### WHAT YOU HAVE TO DO
Every line from the one with "purple pot: 2 -> 6" to the one with "white headphones: 2 -> 1", including those two, is to be copied exactly; all other lines of the entries below are left out.

(Coordinate-based change listings)
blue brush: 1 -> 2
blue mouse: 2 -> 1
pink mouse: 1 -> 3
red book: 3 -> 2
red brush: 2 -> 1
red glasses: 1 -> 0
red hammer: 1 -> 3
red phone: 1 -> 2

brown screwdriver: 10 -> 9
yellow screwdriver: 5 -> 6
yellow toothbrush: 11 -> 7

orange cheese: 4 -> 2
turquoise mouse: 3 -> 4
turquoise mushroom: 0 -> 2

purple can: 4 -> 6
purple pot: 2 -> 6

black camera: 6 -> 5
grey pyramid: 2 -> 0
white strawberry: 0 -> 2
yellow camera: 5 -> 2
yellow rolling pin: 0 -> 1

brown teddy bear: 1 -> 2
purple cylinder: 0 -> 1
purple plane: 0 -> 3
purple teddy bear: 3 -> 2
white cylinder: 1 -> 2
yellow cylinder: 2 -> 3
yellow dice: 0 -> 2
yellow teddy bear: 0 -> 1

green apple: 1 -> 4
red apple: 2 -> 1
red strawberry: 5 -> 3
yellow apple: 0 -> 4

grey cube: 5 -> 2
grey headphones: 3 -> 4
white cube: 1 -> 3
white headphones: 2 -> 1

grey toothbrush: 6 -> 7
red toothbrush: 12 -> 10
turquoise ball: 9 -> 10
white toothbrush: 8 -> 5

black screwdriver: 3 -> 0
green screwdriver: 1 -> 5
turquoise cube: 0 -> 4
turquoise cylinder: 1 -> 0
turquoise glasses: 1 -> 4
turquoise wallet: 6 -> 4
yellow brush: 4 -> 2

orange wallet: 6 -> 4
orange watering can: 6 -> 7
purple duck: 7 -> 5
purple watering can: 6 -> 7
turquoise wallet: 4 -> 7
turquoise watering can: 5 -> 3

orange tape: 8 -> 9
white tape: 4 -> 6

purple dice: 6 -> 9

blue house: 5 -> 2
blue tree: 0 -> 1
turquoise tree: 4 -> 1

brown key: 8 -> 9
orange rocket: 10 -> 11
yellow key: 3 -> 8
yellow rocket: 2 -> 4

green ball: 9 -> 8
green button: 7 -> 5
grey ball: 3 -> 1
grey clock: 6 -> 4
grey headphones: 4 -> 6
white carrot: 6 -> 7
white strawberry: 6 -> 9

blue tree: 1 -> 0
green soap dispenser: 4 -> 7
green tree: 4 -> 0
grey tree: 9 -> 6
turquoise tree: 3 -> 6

### RESULT OF THIS TASK
purple pot: 2 -> 6

black camera: 6 -> 5
grey pyramid: 2 -> 0
white strawberry: 0 -> 2
yellow camera: 5 -> 2
yellow rolling pin: 0 -> 1

brown teddy bear: 1 -> 2
purple cylinder: 0 -> 1
purple plane: 0 -> 3
purple teddy bear: 3 -> 2
white cylinder: 1 -> 2
yellow cylinder: 2 -> 3
yellow dice: 0 -> 2
yellow teddy bear: 0 -> 1

green apple: 1 -> 4
red apple: 2 -> 1
red strawberry: 5 -> 3
yellow apple: 0 -> 4

grey cube: 5 -> 2
grey headphones: 3 -> 4
white cube: 1 -> 3
white headphones: 2 -> 1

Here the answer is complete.